Return every record below exactly; leave out the images.

- **Material to process**:
§
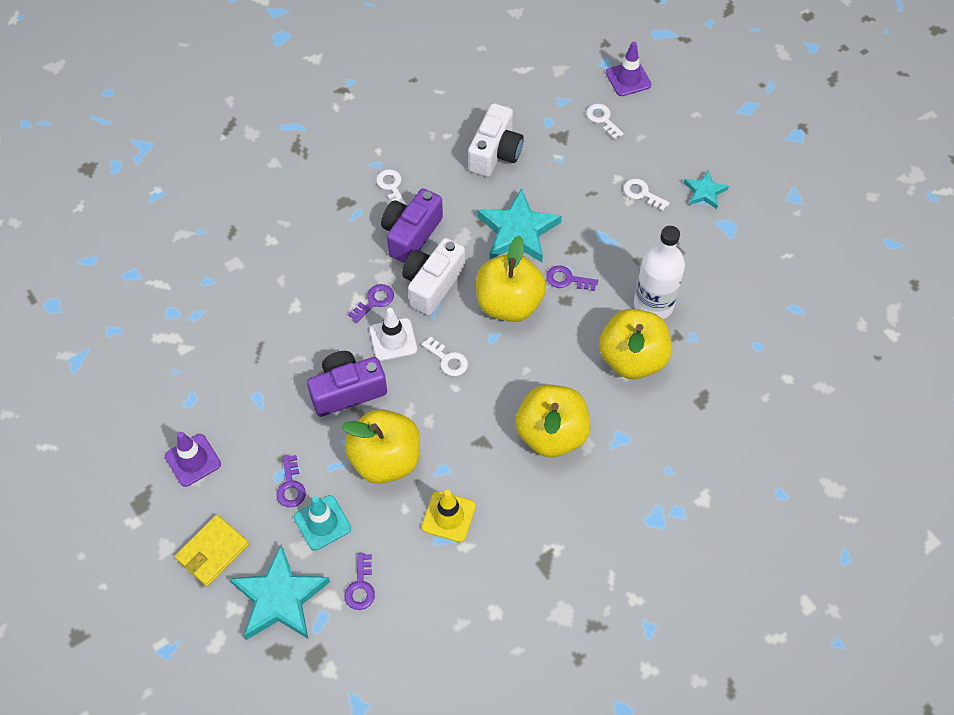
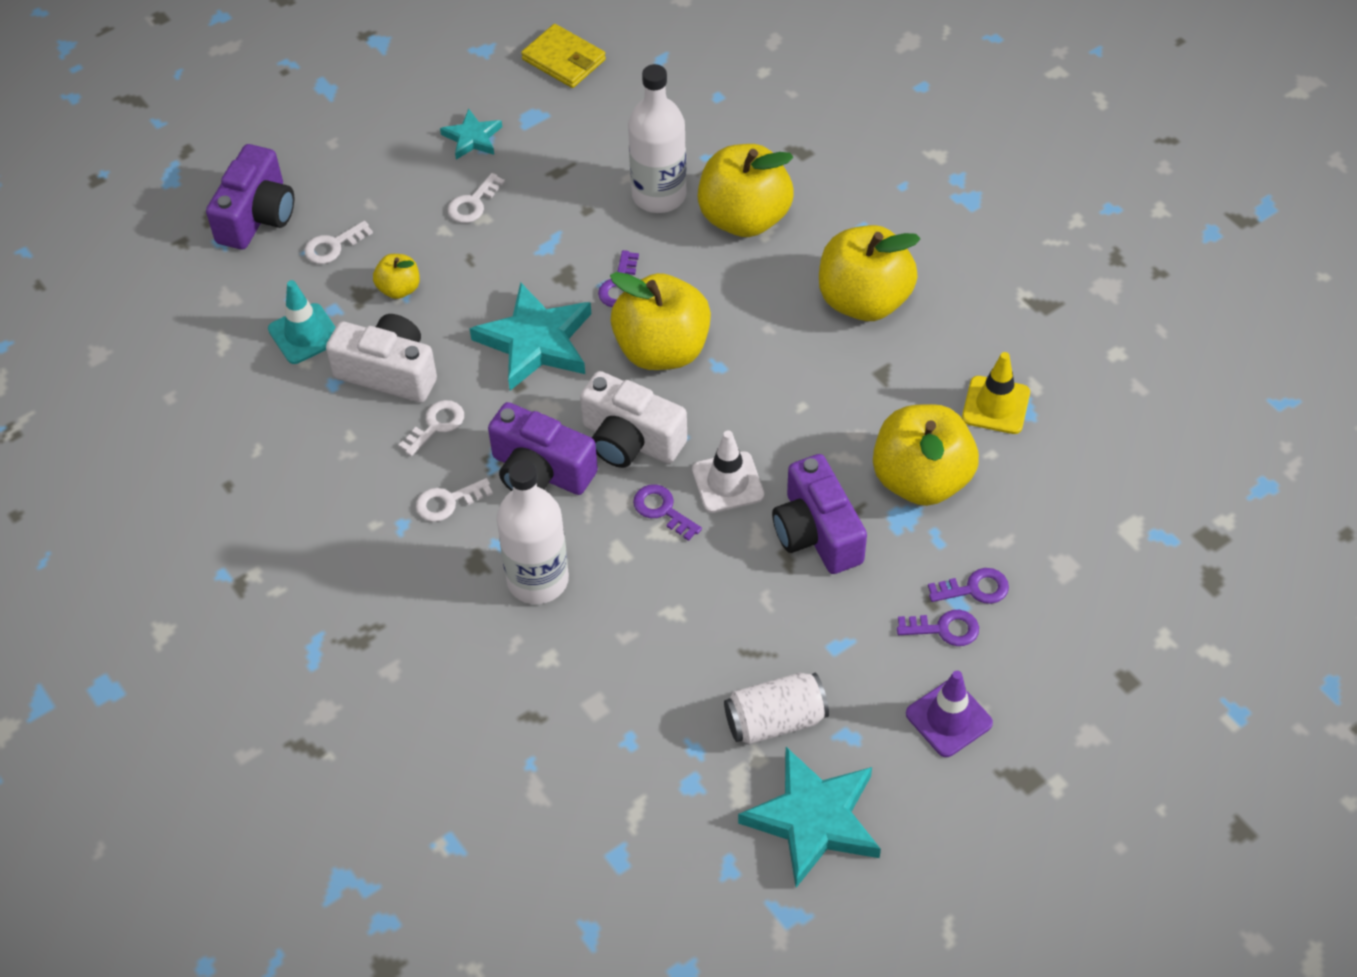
camera: 90 degrees left, 5 degrees down
(208, 359) = (775, 720): none -> white can
(212, 551) = (1087, 674): yellow wallet -> yellow wallet (563, 59)
(280, 598) = (1140, 585): turquoise star -> turquoise star (814, 819)
(322, 523) = (1024, 546): turquoise traffic cone -> turquoise traffic cone (304, 334)
(328, 234) = (537, 580): none -> white bottle
(361, 586) = (1108, 495): purple key -> purple key (944, 629)
(448, 360) = (757, 416): white key -> white key (436, 425)
(565, 155) = (399, 289): none -> yellow apple
(628, 79) = (257, 216): purple traffic cone -> purple camera

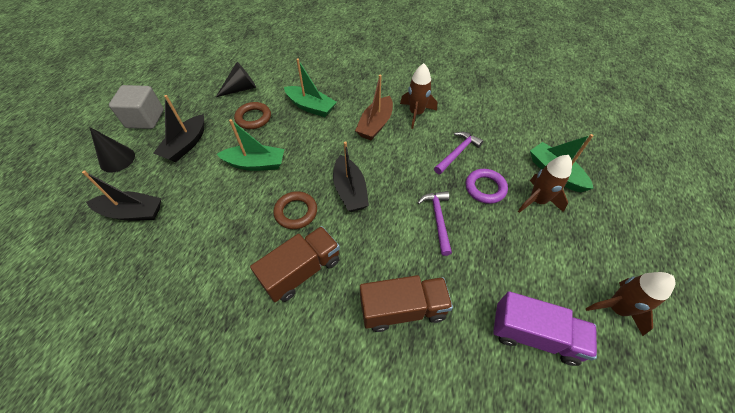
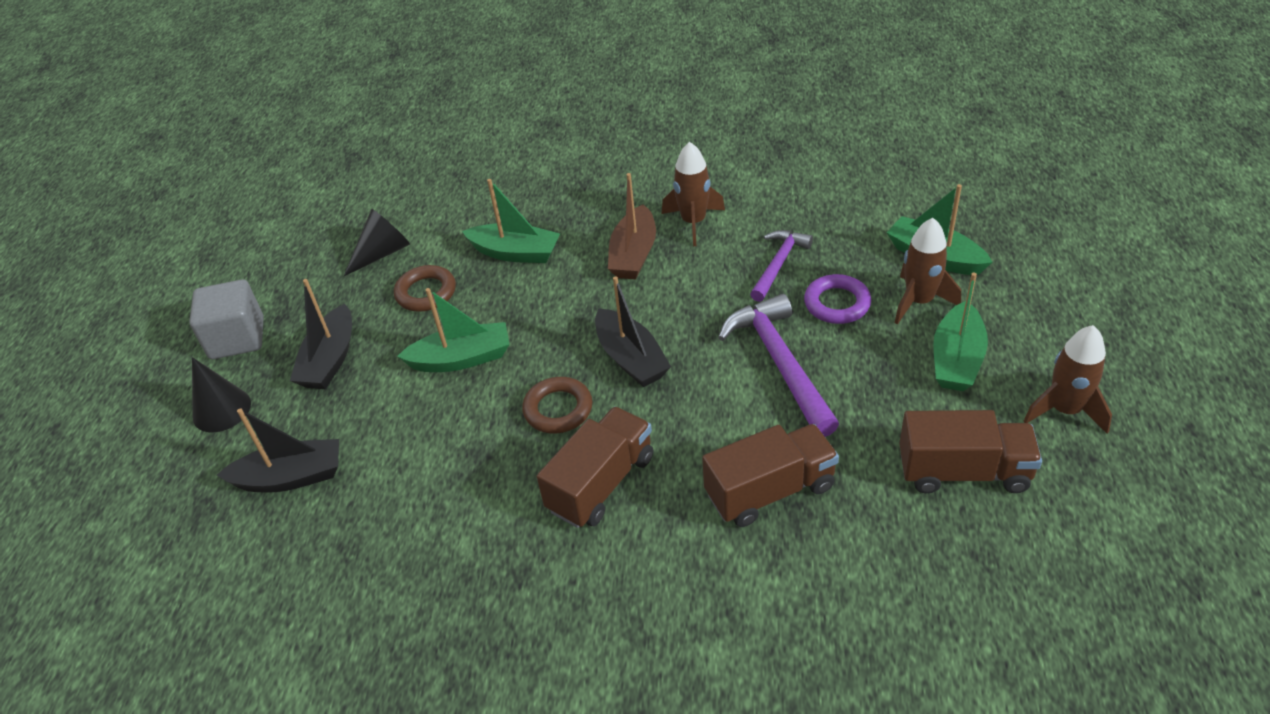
camera: 10 degrees left, 10 degrees down
(438, 219) = (780, 363): purple hammer -> purple hammer, size x1.61
(534, 335) = (963, 471): purple truck -> brown truck
(551, 248) = (956, 359): none -> green boat

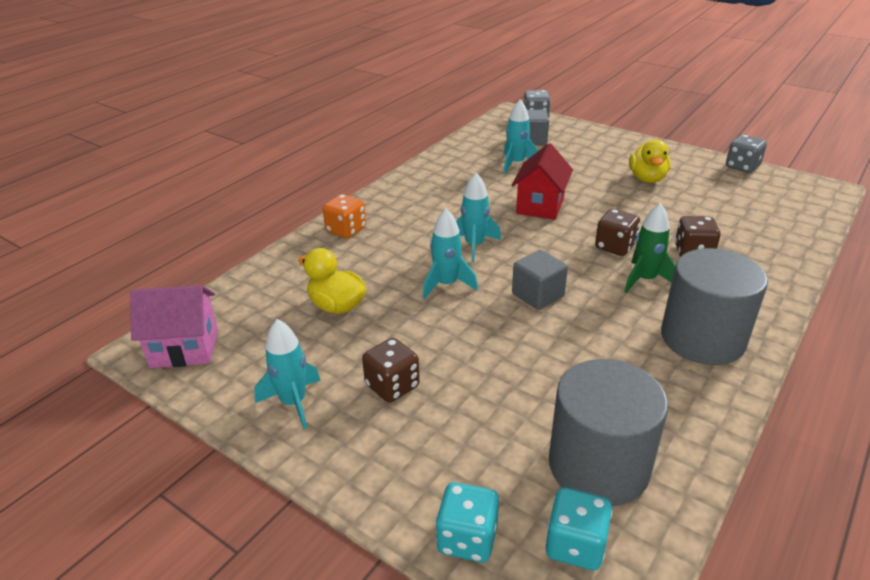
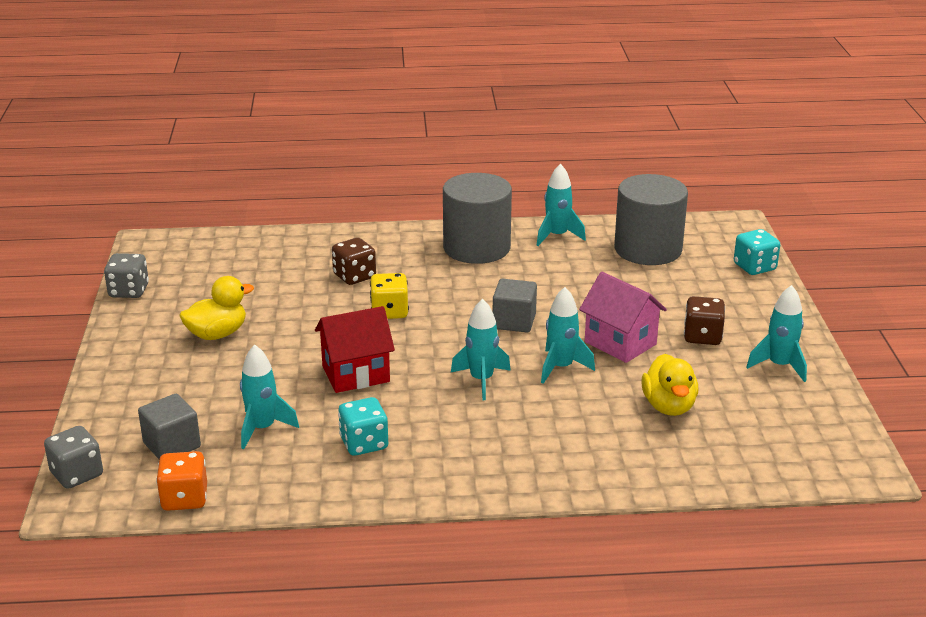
camera: 130 degrees left, 5 degrees down
(185, 348) = (828, 449): pink house -> pink house (620, 343)
(346, 230) = (558, 471): orange dice -> orange dice (184, 498)
(575, 545) = (707, 241): turquoise dice -> turquoise dice (364, 443)
(615, 247) = (389, 312): brown dice -> yellow dice
(645, 280) = (427, 285): green rocket -> none
(691, 409) = (557, 236): none -> turquoise rocket

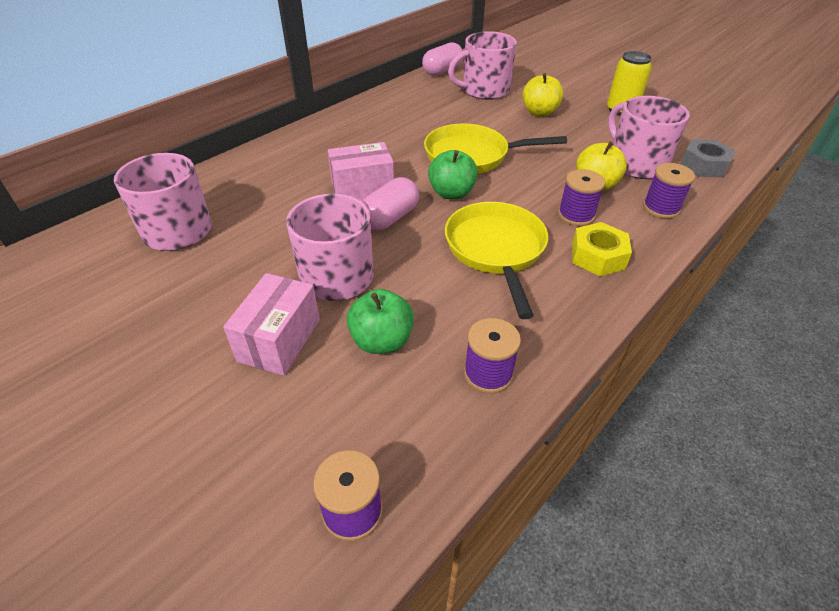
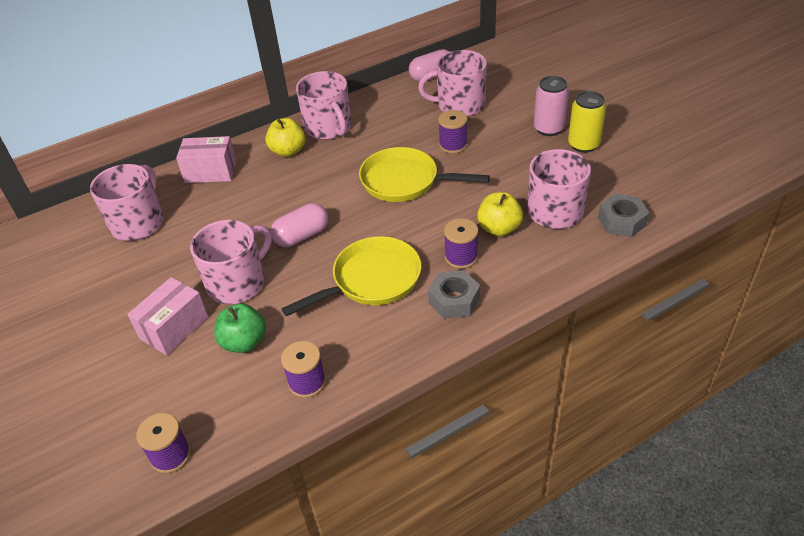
camera: 20 degrees right, 0 degrees up
(362, 189) = (293, 204): pink box -> pink box (211, 172)
(363, 119) = (328, 127): none -> pink mug
(451, 193) = (365, 219): green apple -> none
(496, 250) = (372, 280): yellow pan -> yellow pan turned 45 degrees clockwise
(539, 112) = (498, 138): yellow apple -> yellow apple (288, 151)
(580, 101) = (548, 128): none -> pink can
(598, 256) = (454, 300): yellow nut -> grey nut
(661, 208) = (544, 261): purple spool -> purple spool (453, 145)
§
- **Response area**:
camera: 90 degrees left, 5 degrees down
(208, 359) = (775, 720): none -> white can
(212, 551) = (1087, 674): yellow wallet -> yellow wallet (563, 59)
(280, 598) = (1140, 585): turquoise star -> turquoise star (814, 819)
(322, 523) = (1024, 546): turquoise traffic cone -> turquoise traffic cone (304, 334)
(328, 234) = (537, 580): none -> white bottle
(361, 586) = (1108, 495): purple key -> purple key (944, 629)
(448, 360) = (757, 416): white key -> white key (436, 425)
(565, 155) = (399, 289): none -> yellow apple
(628, 79) = (257, 216): purple traffic cone -> purple camera

camera: 10 degrees left, 10 degrees down
(438, 219) = (780, 363): purple hammer -> purple hammer, size x1.61
(534, 335) = (963, 471): purple truck -> brown truck
(551, 248) = (956, 359): none -> green boat

camera: 130 degrees left, 5 degrees down
(185, 348) = (828, 449): pink house -> pink house (620, 343)
(346, 230) = (558, 471): orange dice -> orange dice (184, 498)
(575, 545) = (707, 241): turquoise dice -> turquoise dice (364, 443)
(615, 247) = (389, 312): brown dice -> yellow dice
(645, 280) = (427, 285): green rocket -> none
(691, 409) = (557, 236): none -> turquoise rocket

camera: 20 degrees right, 0 degrees up
(362, 189) = (293, 204): pink box -> pink box (211, 172)
(363, 119) = (328, 127): none -> pink mug
(451, 193) = (365, 219): green apple -> none
(496, 250) = (372, 280): yellow pan -> yellow pan turned 45 degrees clockwise
(539, 112) = (498, 138): yellow apple -> yellow apple (288, 151)
(580, 101) = (548, 128): none -> pink can
(598, 256) = (454, 300): yellow nut -> grey nut
(661, 208) = (544, 261): purple spool -> purple spool (453, 145)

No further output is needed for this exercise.